- HOW TO COMPLETE THIS TASK -
Pull out every line in the data that has the string "apple" in it.

- RECORD EXTRACTS -
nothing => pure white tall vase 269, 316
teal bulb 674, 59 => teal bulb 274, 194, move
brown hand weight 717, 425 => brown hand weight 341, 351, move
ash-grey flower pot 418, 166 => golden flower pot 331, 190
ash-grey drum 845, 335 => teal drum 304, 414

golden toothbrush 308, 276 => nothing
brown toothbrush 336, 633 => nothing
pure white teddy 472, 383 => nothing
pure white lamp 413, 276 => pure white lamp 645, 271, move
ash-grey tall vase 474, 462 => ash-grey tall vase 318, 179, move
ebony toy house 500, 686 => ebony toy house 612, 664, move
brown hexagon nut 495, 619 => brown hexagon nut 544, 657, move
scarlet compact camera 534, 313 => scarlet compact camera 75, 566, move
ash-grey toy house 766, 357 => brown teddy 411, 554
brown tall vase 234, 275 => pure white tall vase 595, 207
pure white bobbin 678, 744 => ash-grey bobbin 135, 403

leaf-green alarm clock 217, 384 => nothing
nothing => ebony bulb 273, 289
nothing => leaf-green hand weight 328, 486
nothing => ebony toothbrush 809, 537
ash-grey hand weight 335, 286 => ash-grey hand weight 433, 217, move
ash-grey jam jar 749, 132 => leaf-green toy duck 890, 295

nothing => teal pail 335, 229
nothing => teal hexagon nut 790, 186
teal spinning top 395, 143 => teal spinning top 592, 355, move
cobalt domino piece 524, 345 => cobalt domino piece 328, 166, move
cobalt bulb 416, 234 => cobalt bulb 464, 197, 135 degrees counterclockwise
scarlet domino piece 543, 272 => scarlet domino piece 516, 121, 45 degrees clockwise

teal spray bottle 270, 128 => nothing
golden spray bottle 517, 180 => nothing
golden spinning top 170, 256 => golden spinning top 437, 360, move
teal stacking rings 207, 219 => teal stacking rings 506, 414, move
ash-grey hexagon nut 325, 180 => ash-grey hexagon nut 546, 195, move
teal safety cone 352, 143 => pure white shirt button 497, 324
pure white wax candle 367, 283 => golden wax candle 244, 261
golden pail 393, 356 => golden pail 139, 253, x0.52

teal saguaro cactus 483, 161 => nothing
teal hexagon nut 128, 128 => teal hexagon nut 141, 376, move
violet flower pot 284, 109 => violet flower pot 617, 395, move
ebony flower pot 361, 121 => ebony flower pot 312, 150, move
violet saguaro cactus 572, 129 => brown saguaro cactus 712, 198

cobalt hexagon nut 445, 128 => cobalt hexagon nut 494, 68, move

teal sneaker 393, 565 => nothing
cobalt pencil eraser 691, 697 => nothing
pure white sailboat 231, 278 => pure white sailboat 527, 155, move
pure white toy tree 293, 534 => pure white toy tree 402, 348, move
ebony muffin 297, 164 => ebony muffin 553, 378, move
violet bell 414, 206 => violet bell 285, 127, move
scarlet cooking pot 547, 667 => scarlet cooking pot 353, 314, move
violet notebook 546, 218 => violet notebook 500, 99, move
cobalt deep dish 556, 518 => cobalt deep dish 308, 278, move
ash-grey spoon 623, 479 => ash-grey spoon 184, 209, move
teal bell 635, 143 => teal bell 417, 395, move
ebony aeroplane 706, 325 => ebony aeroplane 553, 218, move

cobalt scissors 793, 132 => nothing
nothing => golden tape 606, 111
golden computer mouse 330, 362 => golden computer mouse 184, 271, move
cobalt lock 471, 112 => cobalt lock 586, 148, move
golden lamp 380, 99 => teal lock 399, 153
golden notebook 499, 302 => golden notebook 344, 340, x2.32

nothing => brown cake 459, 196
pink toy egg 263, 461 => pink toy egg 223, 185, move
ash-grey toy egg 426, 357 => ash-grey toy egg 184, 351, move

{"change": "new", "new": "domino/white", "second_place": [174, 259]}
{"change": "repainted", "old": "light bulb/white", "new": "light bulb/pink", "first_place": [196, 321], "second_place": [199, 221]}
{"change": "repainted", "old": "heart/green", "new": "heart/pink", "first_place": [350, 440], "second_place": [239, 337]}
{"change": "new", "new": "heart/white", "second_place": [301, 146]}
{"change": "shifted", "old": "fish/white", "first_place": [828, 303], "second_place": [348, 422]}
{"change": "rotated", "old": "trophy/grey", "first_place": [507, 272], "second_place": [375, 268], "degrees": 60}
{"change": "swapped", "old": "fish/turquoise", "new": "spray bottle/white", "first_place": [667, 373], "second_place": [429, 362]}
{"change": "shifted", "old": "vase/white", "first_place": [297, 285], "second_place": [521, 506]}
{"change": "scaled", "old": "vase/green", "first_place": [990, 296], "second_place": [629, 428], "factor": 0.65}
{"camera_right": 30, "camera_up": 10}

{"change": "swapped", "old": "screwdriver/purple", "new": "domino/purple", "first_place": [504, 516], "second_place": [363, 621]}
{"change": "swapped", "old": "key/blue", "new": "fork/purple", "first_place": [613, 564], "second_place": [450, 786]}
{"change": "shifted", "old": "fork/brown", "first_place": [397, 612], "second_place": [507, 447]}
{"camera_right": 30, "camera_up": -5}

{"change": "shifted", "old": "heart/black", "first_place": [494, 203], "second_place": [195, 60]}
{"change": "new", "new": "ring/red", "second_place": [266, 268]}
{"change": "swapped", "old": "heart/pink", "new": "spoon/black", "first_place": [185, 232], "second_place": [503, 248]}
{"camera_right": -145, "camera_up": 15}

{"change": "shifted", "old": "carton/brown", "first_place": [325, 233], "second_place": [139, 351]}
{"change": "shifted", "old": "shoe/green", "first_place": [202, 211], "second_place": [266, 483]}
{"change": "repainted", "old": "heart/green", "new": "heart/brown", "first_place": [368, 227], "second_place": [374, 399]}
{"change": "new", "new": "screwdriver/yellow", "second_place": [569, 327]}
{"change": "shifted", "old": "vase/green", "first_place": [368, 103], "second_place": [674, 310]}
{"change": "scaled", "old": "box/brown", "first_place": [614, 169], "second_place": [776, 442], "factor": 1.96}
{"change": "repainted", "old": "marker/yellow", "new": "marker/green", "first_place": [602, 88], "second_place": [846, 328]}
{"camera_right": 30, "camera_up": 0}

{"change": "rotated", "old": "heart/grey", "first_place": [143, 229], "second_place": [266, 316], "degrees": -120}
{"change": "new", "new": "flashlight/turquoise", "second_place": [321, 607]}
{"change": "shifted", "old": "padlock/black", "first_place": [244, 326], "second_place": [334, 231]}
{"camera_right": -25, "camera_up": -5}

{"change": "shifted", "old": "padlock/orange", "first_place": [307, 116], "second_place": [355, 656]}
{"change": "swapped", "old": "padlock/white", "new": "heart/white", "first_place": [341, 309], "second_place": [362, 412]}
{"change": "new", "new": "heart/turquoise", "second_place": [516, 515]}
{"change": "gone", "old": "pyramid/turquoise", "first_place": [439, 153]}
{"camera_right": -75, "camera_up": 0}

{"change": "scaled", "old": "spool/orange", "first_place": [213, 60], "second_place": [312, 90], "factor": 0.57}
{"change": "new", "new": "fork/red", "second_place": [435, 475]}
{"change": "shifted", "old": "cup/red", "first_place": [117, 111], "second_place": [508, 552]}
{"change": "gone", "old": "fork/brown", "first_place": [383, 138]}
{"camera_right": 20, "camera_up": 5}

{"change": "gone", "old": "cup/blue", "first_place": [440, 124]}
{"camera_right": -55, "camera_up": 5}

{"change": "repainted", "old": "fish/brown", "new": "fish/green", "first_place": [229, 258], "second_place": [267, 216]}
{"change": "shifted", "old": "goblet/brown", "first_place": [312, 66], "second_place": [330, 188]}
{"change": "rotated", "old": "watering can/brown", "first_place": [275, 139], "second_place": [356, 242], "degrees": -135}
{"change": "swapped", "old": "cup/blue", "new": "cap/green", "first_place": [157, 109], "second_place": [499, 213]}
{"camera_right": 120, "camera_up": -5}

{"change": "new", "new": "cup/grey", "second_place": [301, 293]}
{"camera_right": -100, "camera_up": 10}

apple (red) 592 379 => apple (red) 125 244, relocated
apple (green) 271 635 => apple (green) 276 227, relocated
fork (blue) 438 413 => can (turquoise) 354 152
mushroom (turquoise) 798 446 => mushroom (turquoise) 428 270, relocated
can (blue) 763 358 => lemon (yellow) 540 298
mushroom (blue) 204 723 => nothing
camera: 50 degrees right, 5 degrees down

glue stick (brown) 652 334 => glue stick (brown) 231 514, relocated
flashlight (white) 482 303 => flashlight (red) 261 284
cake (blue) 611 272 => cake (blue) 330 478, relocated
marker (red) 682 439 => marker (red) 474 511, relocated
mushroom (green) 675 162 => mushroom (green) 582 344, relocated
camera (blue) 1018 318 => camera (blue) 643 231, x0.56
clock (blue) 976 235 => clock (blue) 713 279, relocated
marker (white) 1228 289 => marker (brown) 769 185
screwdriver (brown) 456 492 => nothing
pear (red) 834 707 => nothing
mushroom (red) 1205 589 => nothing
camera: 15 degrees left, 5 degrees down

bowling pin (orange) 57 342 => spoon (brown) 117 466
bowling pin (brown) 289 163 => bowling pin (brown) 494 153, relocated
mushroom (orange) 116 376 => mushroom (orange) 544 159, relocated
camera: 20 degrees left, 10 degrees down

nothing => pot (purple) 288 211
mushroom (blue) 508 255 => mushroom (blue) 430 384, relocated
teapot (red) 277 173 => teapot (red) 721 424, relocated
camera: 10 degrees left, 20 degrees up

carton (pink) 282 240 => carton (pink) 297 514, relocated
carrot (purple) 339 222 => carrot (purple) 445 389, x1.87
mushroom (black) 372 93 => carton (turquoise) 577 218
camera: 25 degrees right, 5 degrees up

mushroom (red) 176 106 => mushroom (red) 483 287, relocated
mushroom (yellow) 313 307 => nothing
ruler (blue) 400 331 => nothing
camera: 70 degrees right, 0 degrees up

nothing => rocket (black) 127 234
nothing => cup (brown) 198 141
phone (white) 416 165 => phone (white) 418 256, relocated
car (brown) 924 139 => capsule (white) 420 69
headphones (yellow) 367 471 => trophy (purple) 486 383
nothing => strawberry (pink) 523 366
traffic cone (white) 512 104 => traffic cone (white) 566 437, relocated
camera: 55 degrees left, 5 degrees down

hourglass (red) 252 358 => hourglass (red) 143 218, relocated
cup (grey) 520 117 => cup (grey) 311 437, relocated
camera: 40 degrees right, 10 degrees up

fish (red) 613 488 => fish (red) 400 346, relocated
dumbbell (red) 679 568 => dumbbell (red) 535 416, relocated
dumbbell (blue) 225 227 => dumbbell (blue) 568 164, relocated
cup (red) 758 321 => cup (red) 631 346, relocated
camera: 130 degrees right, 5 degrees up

- RESPONSE TO THE EXERCISE -
apple (red) 592 379 => apple (red) 125 244, relocated
apple (green) 271 635 => apple (green) 276 227, relocated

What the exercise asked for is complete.